↓

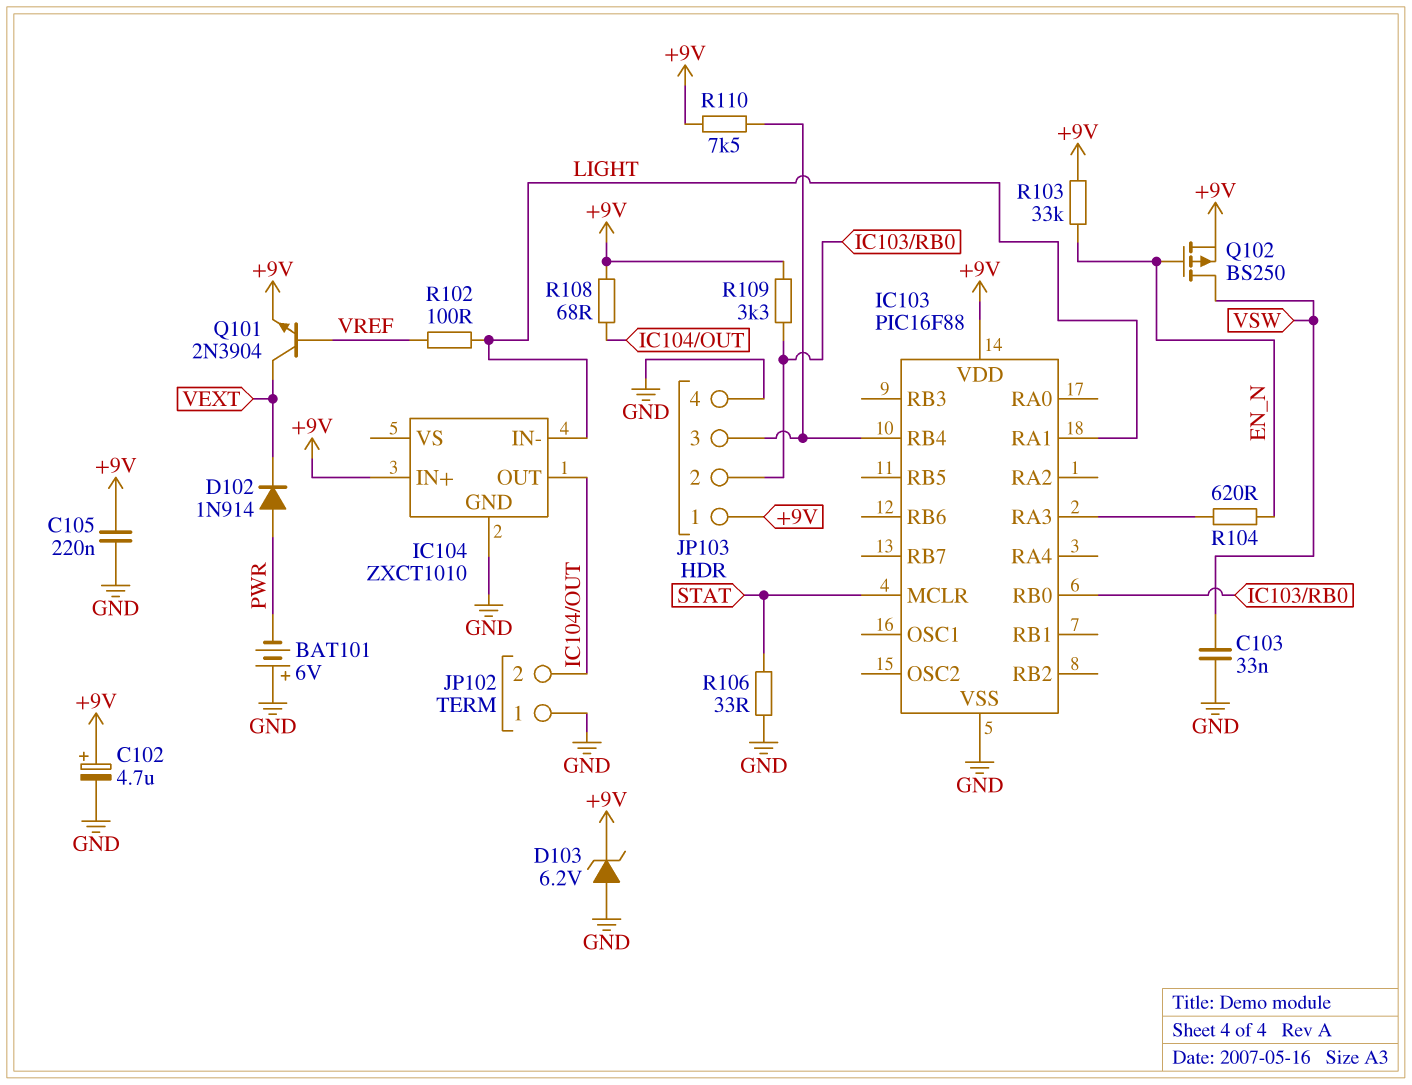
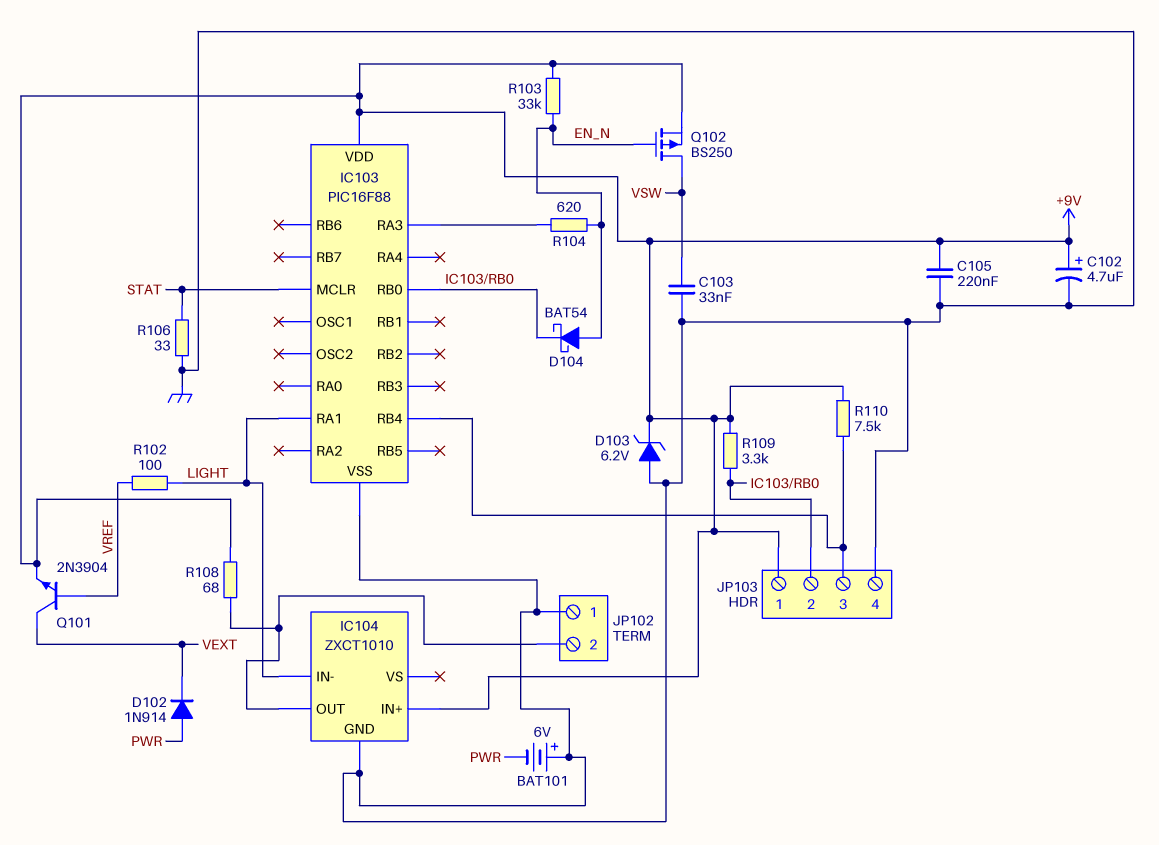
D104: none -> schottky BAT54 (A EN_N, K IC103/RB0)

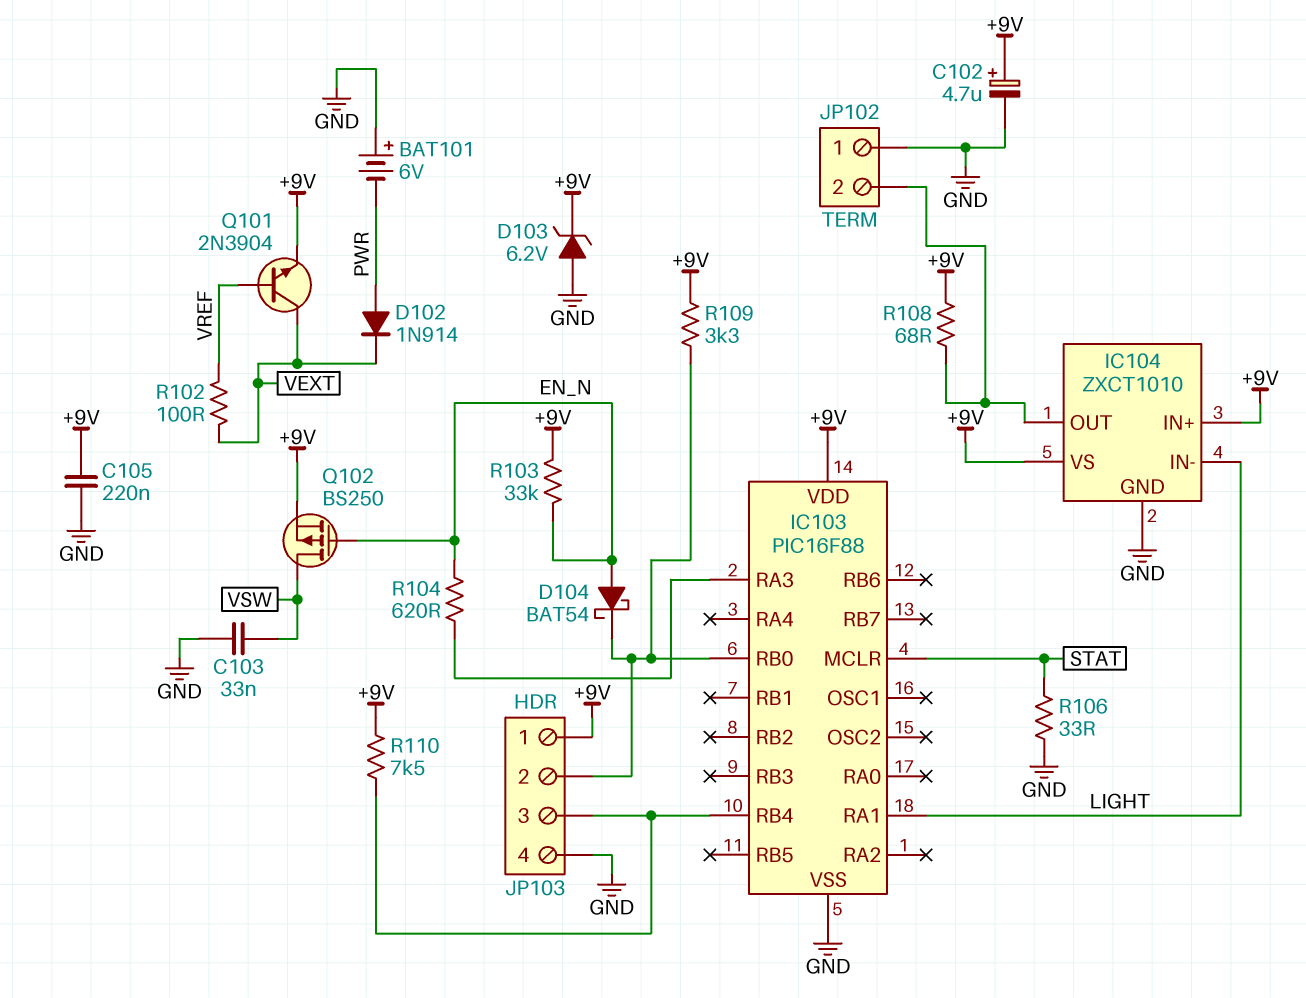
IC104 pin VS: none -> +9V
R102: 100 (LIGHT, VREF) -> 100 (VEXT, VREF)

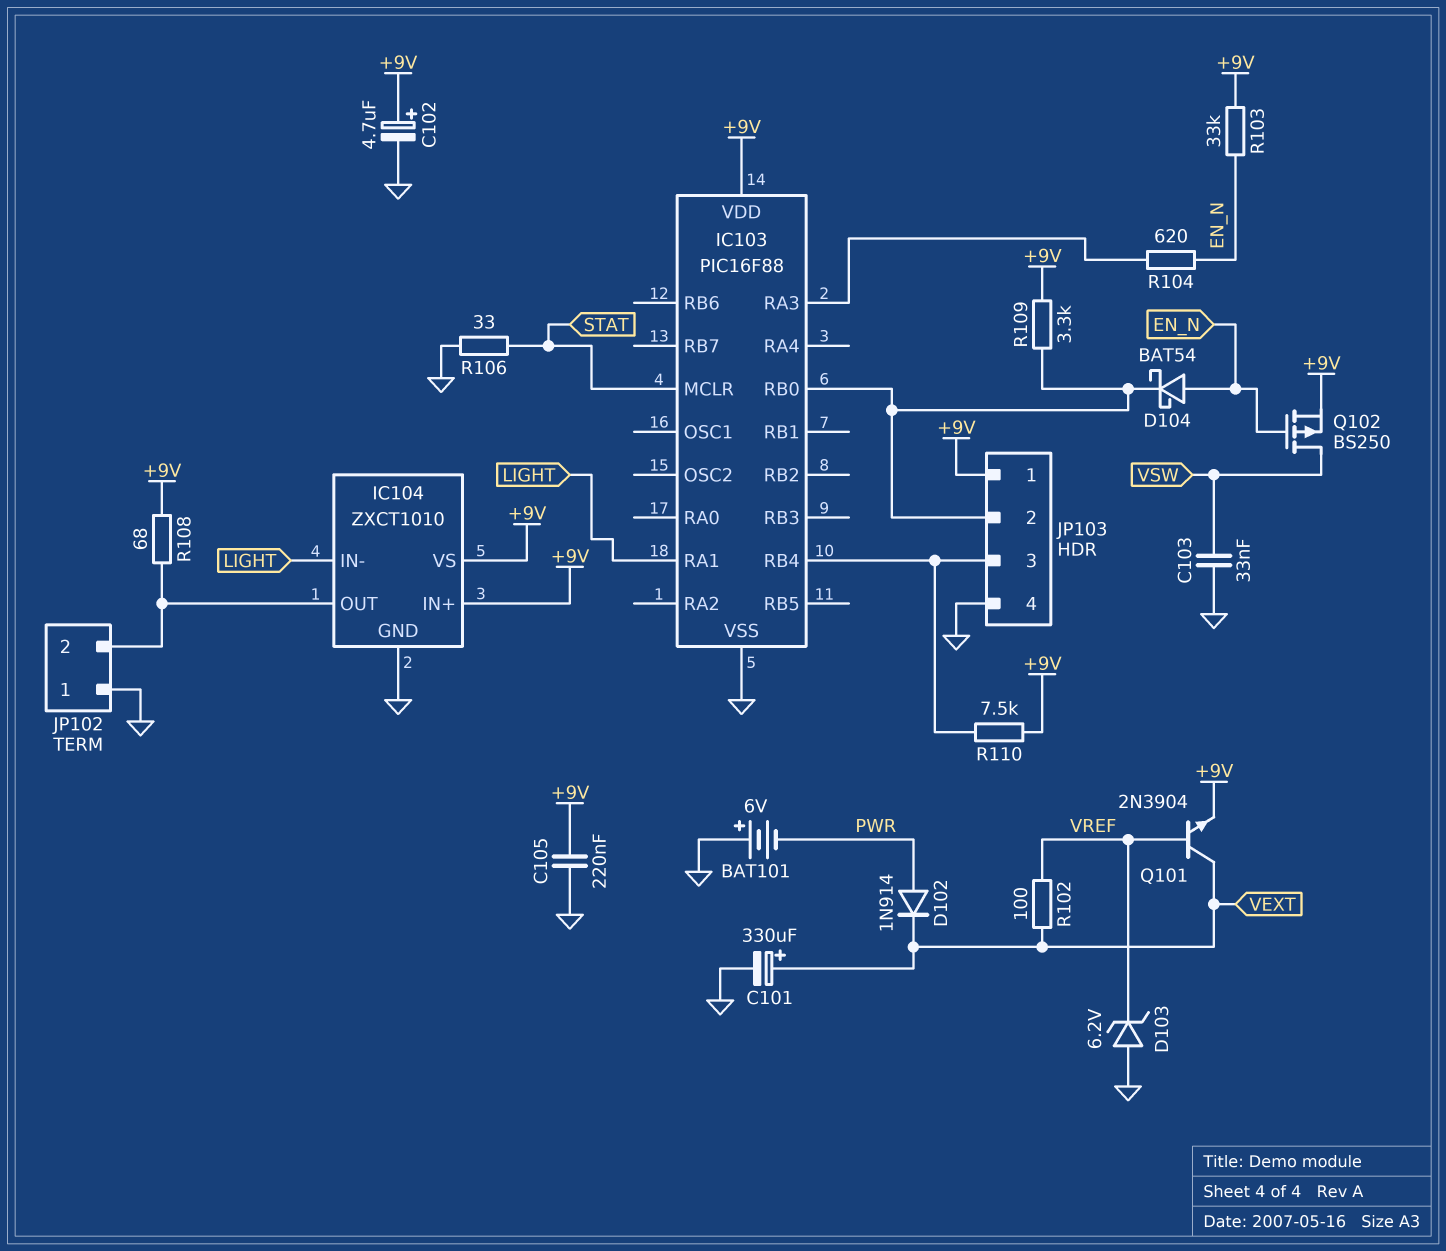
C101: none -> 330uF (plus VEXT, minus GND)
D103: zener 6.2V (A GND, K +9V) -> zener 6.2V (A GND, K VREF)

↑

● **Work task**
Write out each line exactly, from the one containing "R102: 100 (LIGHT, VREF) -> 100 (VEXT, VREF)" through the end of the entries, and skip the pictures.

● **Exercise output**
R102: 100 (LIGHT, VREF) -> 100 (VEXT, VREF)

C101: none -> 330uF (plus VEXT, minus GND)
D103: zener 6.2V (A GND, K +9V) -> zener 6.2V (A GND, K VREF)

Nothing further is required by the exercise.